◆ **TASK INSTRUCTIONS**
Starting at the top of the data and ending with the line that holds "washing machine: (123, 244)", transcribe each line exactly; include both ends.

◆ **INFORMATION SHOWN**
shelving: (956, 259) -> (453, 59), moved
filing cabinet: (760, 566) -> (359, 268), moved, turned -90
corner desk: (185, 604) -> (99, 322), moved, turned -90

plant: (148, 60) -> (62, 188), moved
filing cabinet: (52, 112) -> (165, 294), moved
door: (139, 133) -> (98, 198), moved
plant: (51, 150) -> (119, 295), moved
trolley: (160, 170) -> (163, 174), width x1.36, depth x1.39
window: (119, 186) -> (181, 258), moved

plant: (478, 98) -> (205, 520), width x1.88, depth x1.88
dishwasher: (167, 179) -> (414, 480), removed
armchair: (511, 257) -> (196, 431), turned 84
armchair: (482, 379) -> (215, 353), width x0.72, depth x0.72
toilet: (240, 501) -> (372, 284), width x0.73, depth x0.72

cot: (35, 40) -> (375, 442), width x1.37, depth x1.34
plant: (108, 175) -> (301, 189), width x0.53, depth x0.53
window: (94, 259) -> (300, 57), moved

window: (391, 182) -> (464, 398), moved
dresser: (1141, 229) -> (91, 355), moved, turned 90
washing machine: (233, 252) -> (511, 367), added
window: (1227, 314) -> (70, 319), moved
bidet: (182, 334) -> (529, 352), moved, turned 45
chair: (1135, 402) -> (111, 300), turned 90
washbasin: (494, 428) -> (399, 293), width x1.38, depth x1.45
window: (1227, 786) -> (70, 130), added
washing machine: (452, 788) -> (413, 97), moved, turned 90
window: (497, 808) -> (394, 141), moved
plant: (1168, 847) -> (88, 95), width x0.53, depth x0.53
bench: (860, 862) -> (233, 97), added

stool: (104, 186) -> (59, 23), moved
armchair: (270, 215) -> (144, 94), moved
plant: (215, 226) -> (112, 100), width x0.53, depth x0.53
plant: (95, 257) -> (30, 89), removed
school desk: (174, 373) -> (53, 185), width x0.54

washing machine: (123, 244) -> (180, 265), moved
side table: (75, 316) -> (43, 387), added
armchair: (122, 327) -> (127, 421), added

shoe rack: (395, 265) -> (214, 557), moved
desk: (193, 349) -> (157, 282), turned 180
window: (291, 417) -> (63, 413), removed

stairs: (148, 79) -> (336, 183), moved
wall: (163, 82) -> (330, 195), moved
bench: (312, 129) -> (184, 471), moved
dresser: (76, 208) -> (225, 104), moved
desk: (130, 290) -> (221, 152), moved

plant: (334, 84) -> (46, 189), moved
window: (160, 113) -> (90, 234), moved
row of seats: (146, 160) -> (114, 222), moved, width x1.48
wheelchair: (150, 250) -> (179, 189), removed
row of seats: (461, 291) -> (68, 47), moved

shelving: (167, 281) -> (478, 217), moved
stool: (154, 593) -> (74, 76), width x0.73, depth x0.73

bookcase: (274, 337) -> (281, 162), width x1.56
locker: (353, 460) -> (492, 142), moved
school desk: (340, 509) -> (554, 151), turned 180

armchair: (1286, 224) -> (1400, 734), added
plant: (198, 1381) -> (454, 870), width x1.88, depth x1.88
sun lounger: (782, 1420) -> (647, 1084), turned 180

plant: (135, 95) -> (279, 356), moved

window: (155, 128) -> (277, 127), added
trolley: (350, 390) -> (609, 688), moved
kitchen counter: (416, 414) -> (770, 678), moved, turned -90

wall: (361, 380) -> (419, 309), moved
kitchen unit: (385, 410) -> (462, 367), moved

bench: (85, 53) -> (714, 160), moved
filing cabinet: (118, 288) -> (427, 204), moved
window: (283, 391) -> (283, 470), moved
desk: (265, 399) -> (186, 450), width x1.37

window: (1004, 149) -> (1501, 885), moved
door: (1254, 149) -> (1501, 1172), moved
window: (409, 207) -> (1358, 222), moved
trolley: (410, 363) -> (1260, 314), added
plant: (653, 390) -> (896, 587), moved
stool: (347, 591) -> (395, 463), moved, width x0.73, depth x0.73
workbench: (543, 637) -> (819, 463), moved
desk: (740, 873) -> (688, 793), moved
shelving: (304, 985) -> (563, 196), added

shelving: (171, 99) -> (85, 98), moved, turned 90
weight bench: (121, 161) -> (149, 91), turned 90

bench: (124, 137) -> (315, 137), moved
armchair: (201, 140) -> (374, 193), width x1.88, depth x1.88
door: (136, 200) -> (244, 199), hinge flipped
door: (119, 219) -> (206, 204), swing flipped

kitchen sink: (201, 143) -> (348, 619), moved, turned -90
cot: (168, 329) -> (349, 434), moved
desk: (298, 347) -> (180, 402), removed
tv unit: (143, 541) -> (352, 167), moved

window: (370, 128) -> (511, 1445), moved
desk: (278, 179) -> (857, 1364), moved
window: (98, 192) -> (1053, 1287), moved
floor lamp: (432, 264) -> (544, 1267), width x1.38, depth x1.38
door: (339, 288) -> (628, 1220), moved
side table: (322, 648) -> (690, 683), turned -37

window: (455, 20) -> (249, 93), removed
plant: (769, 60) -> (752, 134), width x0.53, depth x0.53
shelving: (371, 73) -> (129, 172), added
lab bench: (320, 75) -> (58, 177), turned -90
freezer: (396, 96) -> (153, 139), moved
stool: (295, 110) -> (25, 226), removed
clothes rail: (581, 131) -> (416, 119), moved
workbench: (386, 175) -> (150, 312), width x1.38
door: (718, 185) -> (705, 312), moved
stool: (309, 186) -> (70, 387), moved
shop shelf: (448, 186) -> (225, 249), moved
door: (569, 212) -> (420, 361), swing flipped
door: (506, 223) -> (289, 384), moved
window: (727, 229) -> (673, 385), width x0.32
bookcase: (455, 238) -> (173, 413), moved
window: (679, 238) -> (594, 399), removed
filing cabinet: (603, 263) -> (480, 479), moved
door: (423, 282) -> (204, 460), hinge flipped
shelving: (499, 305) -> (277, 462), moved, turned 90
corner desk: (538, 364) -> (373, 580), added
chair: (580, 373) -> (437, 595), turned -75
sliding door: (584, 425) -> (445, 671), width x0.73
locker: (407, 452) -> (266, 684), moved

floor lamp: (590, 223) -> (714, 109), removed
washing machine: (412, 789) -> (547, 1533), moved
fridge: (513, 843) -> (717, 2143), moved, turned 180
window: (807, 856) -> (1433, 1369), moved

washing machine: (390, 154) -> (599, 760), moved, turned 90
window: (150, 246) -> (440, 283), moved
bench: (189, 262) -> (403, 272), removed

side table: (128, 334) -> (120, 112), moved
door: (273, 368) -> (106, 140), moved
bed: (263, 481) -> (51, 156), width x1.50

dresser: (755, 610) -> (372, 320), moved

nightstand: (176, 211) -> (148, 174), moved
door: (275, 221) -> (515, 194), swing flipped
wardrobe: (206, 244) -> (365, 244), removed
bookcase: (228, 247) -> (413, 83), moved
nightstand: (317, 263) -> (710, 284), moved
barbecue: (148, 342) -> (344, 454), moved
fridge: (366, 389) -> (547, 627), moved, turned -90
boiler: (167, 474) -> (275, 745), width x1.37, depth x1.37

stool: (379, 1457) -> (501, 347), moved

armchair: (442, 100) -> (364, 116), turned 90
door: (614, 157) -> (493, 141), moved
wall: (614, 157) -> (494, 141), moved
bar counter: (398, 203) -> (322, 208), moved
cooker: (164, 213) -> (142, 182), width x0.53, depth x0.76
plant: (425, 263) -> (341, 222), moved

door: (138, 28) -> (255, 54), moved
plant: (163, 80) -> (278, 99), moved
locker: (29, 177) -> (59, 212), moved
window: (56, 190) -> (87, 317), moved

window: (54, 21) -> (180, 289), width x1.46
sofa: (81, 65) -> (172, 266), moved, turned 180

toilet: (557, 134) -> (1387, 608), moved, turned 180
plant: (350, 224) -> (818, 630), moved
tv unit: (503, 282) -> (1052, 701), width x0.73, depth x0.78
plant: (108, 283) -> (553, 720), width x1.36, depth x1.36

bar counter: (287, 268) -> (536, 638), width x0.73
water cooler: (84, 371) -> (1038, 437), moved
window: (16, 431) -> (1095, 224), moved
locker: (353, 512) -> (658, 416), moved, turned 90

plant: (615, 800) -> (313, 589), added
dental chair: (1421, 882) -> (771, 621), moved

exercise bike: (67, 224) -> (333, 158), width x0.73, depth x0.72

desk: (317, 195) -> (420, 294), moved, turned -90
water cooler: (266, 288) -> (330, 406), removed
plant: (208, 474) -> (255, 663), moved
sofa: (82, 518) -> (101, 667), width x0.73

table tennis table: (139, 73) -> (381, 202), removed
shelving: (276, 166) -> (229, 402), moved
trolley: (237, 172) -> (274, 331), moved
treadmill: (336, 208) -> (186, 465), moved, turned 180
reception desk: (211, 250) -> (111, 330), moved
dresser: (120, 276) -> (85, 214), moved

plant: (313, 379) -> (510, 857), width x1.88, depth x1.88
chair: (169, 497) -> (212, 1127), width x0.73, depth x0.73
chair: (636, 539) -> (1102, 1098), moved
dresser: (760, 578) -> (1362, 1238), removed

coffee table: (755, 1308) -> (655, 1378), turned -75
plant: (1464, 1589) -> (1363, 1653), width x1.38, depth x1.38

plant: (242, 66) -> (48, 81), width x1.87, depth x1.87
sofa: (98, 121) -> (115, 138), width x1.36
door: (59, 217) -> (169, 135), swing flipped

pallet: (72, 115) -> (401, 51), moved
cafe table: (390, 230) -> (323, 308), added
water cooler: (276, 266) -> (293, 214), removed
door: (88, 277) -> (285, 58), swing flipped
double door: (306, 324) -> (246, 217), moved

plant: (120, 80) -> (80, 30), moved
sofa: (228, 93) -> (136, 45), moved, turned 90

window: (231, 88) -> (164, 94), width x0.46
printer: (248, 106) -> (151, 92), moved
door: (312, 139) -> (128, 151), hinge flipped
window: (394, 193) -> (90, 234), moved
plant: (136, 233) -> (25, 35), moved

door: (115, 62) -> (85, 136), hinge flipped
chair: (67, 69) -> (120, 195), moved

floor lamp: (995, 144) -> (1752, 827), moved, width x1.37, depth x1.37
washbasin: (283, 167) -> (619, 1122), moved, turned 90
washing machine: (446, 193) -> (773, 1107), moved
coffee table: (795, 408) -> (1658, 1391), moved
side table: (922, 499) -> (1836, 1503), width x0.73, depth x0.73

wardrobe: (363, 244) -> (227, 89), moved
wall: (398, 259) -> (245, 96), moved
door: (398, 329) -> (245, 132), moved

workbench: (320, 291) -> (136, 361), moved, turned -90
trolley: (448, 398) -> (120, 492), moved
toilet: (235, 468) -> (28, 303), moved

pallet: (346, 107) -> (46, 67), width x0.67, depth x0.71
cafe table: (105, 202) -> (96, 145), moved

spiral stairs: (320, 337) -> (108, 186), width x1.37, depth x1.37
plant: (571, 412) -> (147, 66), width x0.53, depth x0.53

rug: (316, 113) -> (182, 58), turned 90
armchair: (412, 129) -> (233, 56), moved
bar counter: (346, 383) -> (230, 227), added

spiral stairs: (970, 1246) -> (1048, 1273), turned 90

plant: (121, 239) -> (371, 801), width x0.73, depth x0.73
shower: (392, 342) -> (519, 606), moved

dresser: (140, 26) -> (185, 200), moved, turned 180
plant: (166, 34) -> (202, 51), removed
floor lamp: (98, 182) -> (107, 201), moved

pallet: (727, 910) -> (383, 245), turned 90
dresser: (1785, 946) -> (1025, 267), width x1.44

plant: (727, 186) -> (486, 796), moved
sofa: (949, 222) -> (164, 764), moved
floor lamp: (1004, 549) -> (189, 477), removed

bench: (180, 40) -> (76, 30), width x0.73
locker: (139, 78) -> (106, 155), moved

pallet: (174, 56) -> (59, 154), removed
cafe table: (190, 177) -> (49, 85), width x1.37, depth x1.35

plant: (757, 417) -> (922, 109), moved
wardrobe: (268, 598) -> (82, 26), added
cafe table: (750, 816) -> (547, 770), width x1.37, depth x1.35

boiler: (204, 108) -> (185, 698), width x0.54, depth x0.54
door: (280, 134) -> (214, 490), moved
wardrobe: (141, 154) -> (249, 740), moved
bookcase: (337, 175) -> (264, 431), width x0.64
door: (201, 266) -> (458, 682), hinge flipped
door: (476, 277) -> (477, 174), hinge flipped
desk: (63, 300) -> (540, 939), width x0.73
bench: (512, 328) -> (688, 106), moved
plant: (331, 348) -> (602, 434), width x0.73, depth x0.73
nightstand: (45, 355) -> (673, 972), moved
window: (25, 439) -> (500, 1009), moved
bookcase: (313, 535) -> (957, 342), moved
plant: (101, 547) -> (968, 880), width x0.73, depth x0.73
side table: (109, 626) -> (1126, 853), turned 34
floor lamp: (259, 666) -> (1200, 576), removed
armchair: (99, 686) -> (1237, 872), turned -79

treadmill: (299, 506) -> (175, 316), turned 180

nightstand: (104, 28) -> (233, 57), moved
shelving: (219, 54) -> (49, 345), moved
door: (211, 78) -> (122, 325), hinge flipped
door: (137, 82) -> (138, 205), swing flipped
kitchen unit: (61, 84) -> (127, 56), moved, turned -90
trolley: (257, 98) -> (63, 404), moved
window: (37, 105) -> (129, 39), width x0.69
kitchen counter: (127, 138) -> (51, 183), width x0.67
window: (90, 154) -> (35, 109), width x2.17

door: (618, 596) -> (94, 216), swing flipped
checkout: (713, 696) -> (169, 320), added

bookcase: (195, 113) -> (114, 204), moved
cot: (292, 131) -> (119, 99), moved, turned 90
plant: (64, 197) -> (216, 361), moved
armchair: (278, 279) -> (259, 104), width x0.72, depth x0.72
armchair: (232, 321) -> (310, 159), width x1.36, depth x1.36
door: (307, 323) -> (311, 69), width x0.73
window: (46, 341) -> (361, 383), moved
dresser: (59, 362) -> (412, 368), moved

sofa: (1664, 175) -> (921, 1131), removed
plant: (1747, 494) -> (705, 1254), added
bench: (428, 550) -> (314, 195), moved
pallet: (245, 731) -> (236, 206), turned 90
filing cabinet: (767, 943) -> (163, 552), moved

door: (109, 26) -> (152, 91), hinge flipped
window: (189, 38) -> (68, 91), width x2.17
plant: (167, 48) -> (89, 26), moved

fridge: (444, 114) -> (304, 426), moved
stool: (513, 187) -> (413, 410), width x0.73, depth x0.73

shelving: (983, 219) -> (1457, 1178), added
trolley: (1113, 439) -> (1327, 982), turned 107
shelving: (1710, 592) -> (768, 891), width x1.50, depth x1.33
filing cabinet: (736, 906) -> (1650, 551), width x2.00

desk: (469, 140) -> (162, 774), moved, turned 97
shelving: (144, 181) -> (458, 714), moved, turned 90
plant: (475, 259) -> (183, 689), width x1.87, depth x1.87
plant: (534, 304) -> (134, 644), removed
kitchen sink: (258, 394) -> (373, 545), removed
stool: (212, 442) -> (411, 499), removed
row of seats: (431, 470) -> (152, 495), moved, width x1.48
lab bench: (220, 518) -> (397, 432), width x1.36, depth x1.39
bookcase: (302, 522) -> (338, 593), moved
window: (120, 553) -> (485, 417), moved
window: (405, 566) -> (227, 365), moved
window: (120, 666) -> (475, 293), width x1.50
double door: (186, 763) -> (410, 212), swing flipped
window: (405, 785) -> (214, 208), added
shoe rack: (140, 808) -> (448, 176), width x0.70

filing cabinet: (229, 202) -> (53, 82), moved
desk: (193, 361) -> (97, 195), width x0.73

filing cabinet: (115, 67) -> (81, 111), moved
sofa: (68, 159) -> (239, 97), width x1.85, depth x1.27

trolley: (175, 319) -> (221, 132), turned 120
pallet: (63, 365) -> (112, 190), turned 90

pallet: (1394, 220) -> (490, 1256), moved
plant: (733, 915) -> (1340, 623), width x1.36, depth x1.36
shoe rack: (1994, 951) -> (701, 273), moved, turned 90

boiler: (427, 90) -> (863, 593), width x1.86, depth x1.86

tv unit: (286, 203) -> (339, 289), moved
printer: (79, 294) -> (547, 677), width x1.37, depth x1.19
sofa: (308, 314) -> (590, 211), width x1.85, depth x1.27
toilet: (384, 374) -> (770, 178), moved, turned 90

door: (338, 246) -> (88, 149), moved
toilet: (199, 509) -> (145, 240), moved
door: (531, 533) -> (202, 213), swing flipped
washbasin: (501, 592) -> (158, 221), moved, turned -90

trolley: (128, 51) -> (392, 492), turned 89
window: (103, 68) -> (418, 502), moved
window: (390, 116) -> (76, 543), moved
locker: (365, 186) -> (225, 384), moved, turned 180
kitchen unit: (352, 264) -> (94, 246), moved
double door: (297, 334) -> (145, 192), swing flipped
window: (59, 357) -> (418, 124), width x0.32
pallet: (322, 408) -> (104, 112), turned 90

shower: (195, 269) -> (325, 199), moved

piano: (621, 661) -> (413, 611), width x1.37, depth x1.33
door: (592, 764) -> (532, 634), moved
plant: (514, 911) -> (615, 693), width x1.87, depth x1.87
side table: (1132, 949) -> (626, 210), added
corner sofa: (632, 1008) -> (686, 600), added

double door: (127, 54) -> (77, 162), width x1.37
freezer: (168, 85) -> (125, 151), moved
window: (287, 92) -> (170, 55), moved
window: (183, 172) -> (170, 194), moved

◆ **RESPONSE BELOW**
shelving: (956, 259) -> (453, 59), moved
filing cabinet: (760, 566) -> (359, 268), moved, turned -90
corner desk: (185, 604) -> (99, 322), moved, turned -90

plant: (148, 60) -> (62, 188), moved
filing cabinet: (52, 112) -> (165, 294), moved
door: (139, 133) -> (98, 198), moved
plant: (51, 150) -> (119, 295), moved
trolley: (160, 170) -> (163, 174), width x1.36, depth x1.39
window: (119, 186) -> (181, 258), moved

plant: (478, 98) -> (205, 520), width x1.88, depth x1.88
dishwasher: (167, 179) -> (414, 480), removed
armchair: (511, 257) -> (196, 431), turned 84
armchair: (482, 379) -> (215, 353), width x0.72, depth x0.72
toilet: (240, 501) -> (372, 284), width x0.73, depth x0.72

cot: (35, 40) -> (375, 442), width x1.37, depth x1.34
plant: (108, 175) -> (301, 189), width x0.53, depth x0.53
window: (94, 259) -> (300, 57), moved

window: (391, 182) -> (464, 398), moved
dresser: (1141, 229) -> (91, 355), moved, turned 90
washing machine: (233, 252) -> (511, 367), added
window: (1227, 314) -> (70, 319), moved
bidet: (182, 334) -> (529, 352), moved, turned 45
chair: (1135, 402) -> (111, 300), turned 90
washbasin: (494, 428) -> (399, 293), width x1.38, depth x1.45
window: (1227, 786) -> (70, 130), added
washing machine: (452, 788) -> (413, 97), moved, turned 90
window: (497, 808) -> (394, 141), moved
plant: (1168, 847) -> (88, 95), width x0.53, depth x0.53
bench: (860, 862) -> (233, 97), added

stool: (104, 186) -> (59, 23), moved
armchair: (270, 215) -> (144, 94), moved
plant: (215, 226) -> (112, 100), width x0.53, depth x0.53
plant: (95, 257) -> (30, 89), removed
school desk: (174, 373) -> (53, 185), width x0.54

washing machine: (123, 244) -> (180, 265), moved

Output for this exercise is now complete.